__TASK GOAL__. Find the line with "(334, 107) = (535, 216): none -> black ring" in the records below. Copy it and every line after it, up to and including the line with "(512, 161) = (486, 374): none -> red ruler".

__GIVEN RECORDS__.
::::::::::

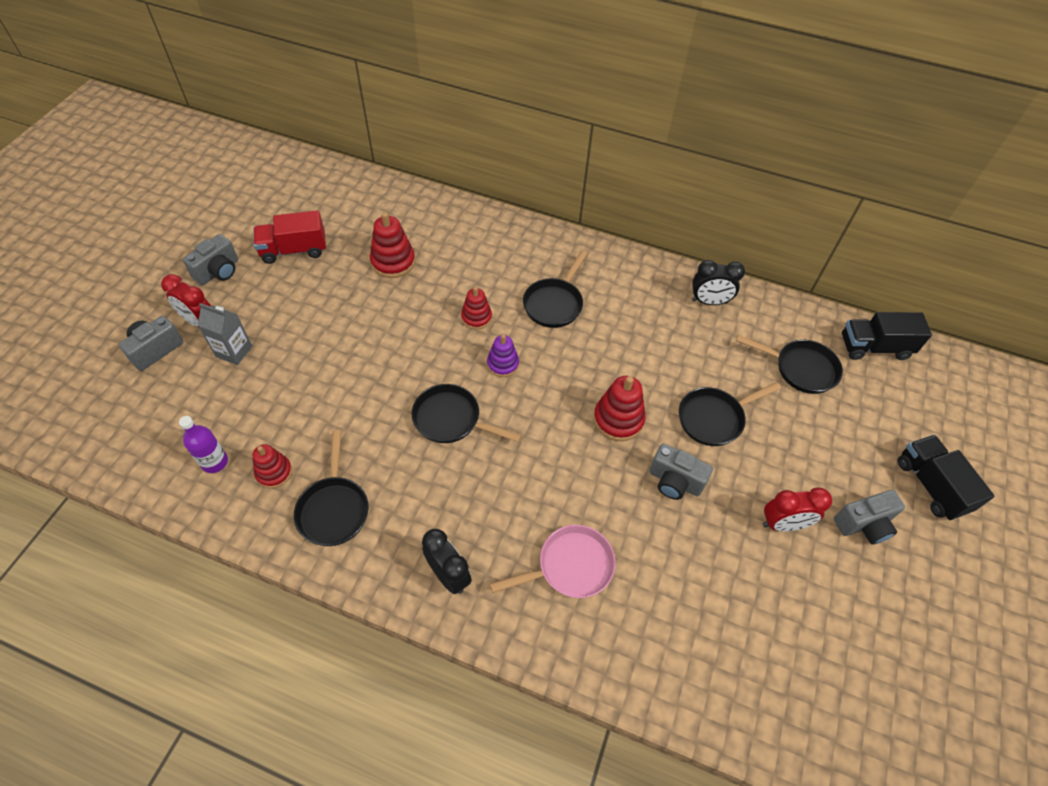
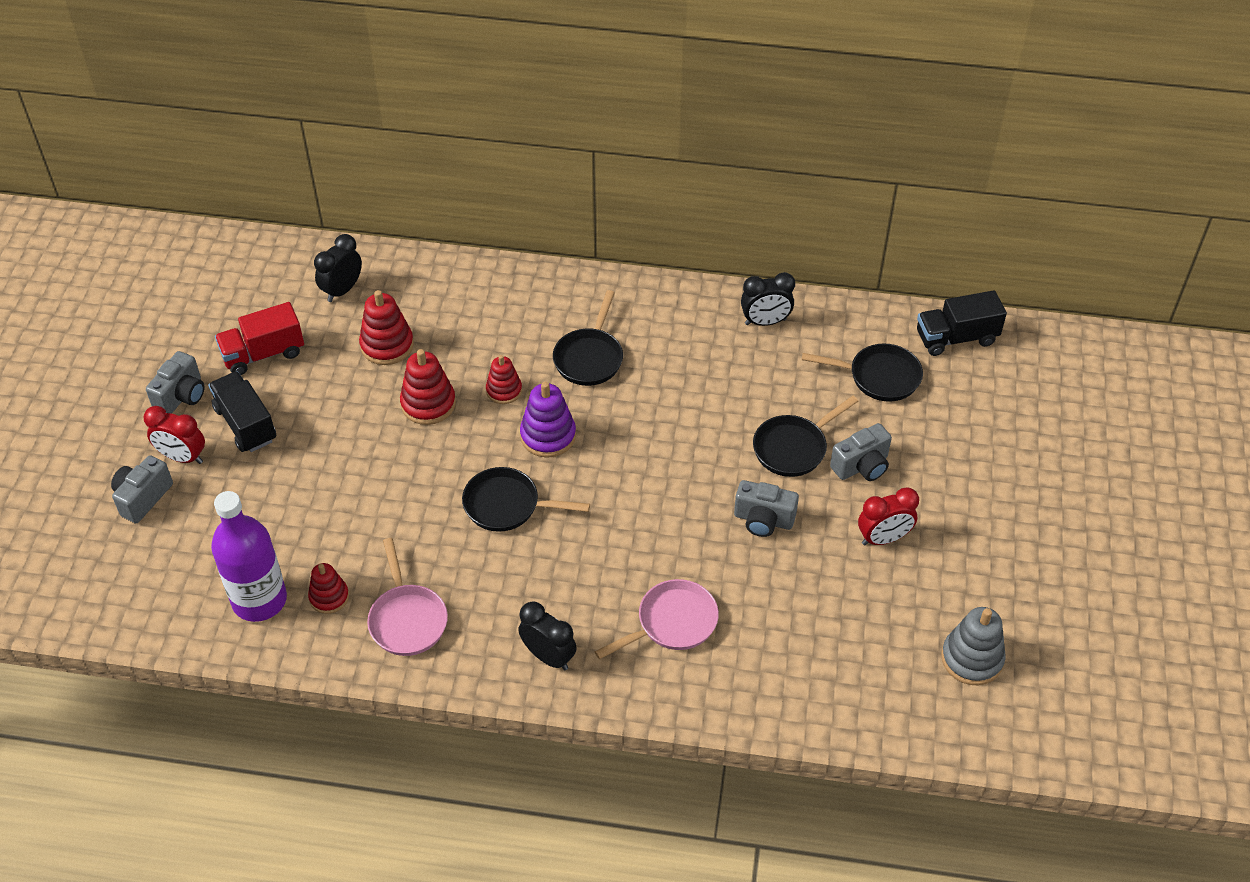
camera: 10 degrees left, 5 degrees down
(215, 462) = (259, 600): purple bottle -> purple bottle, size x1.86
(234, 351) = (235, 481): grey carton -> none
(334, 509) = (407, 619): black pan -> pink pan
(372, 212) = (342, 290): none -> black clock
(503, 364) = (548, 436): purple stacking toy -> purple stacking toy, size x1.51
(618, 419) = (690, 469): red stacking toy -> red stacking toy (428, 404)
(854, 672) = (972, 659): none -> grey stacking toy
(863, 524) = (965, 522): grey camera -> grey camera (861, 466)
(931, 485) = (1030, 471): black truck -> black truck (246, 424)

::::::::::

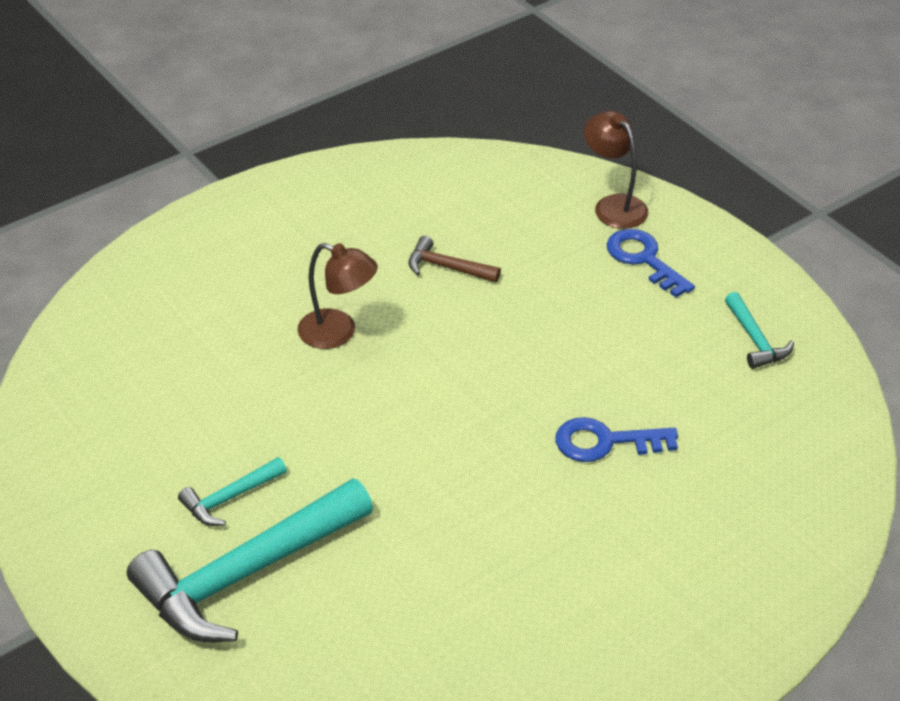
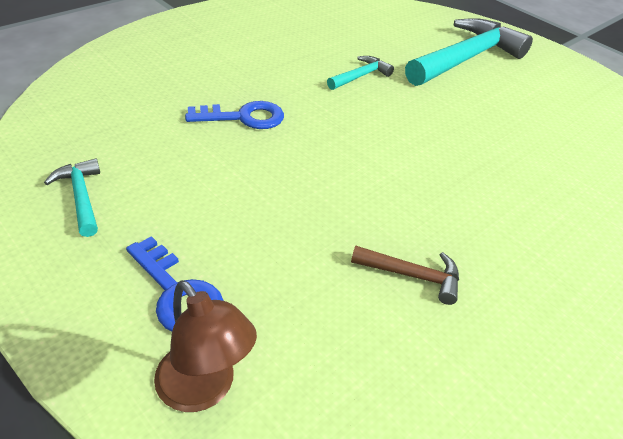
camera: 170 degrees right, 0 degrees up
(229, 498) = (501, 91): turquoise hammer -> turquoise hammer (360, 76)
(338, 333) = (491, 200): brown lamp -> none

::::::::::

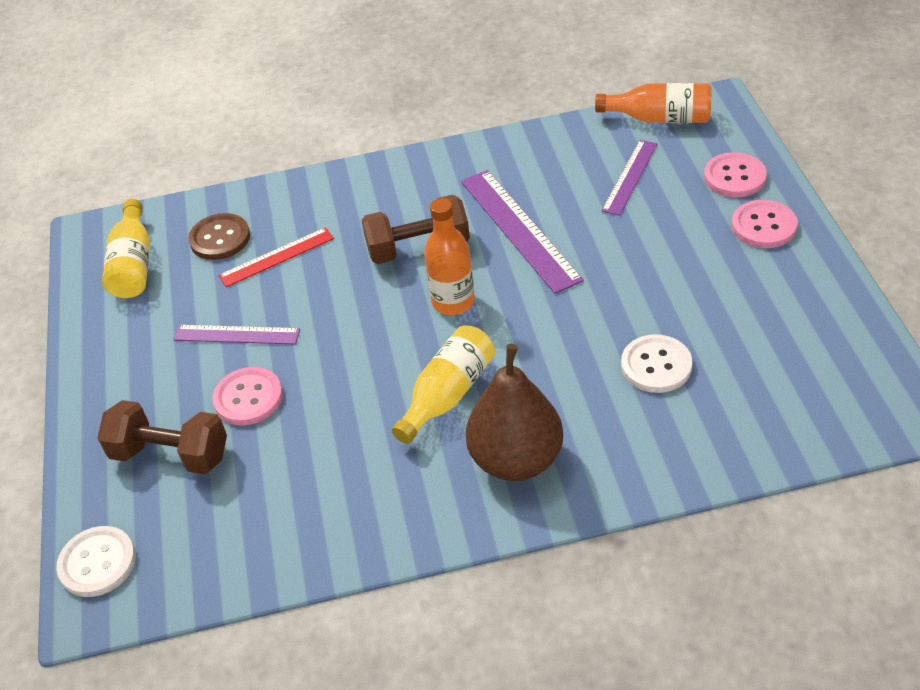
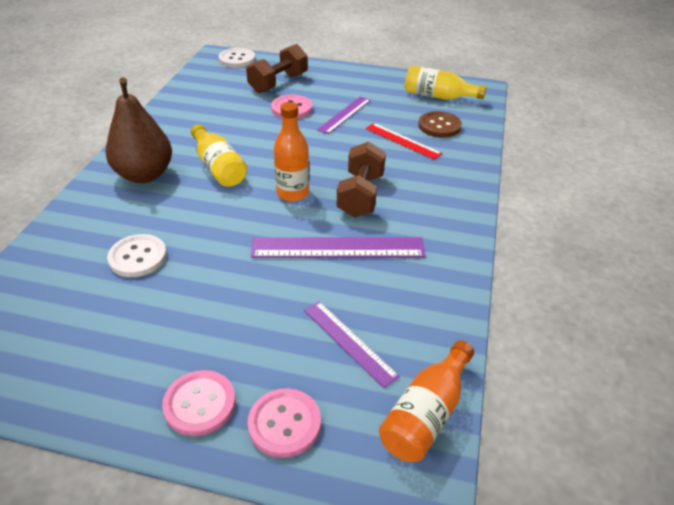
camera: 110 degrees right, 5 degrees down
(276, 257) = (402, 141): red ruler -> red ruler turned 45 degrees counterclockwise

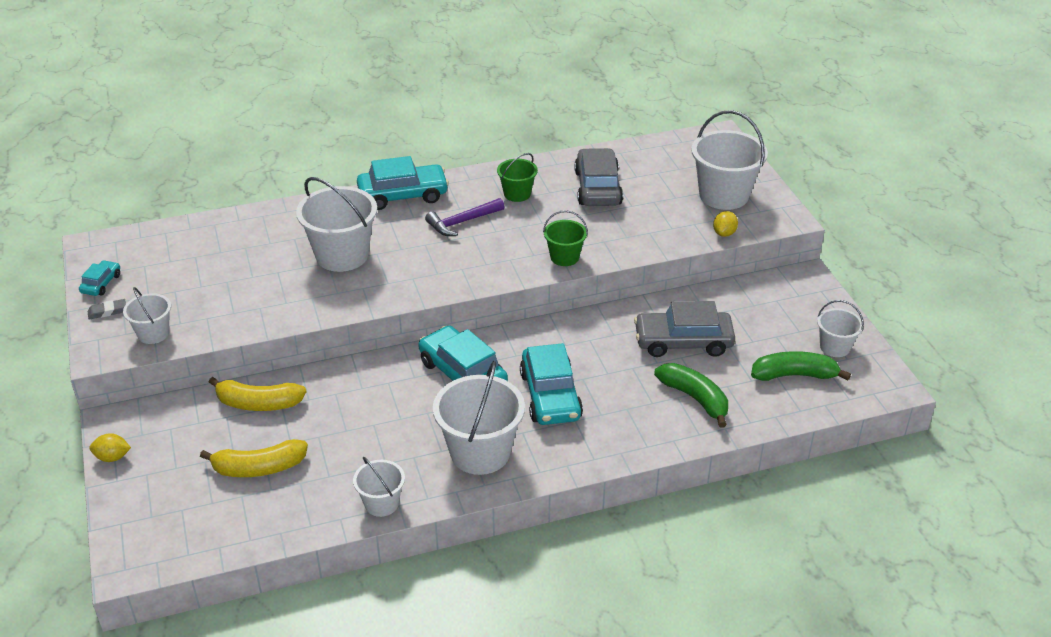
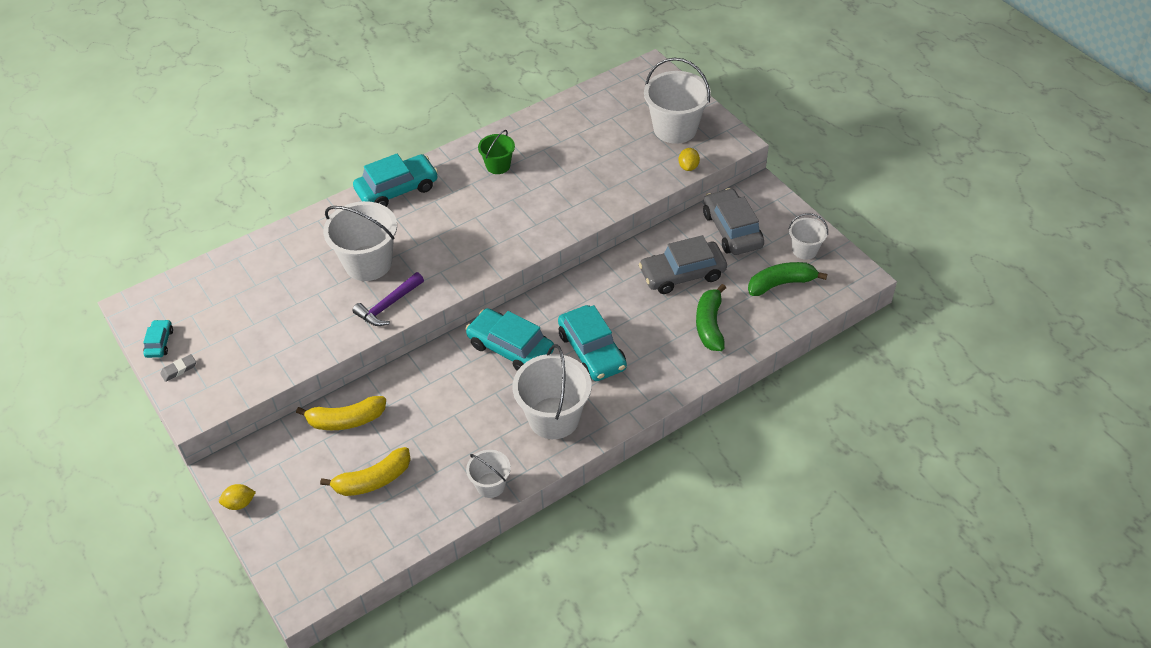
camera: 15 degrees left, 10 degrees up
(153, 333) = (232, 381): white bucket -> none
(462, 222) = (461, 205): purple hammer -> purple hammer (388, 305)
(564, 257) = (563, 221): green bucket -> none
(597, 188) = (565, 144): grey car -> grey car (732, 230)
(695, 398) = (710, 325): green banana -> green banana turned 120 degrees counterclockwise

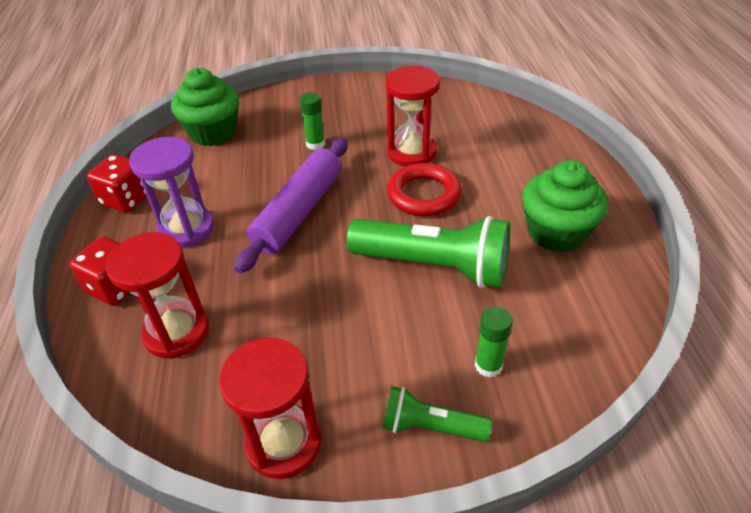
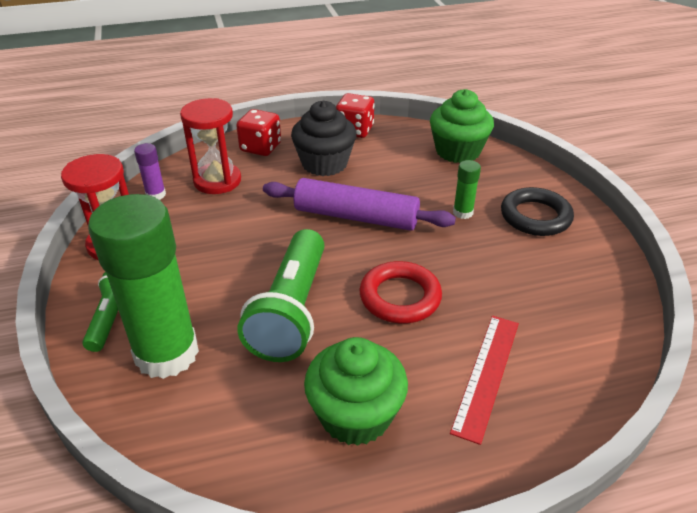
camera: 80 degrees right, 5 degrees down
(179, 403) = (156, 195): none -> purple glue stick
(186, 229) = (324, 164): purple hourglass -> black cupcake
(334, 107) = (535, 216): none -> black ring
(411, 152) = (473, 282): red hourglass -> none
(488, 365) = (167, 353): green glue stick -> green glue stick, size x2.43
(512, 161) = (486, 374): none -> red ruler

::::::::::

__ANSWER BELOW__.
(334, 107) = (535, 216): none -> black ring
(411, 152) = (473, 282): red hourglass -> none
(488, 365) = (167, 353): green glue stick -> green glue stick, size x2.43
(512, 161) = (486, 374): none -> red ruler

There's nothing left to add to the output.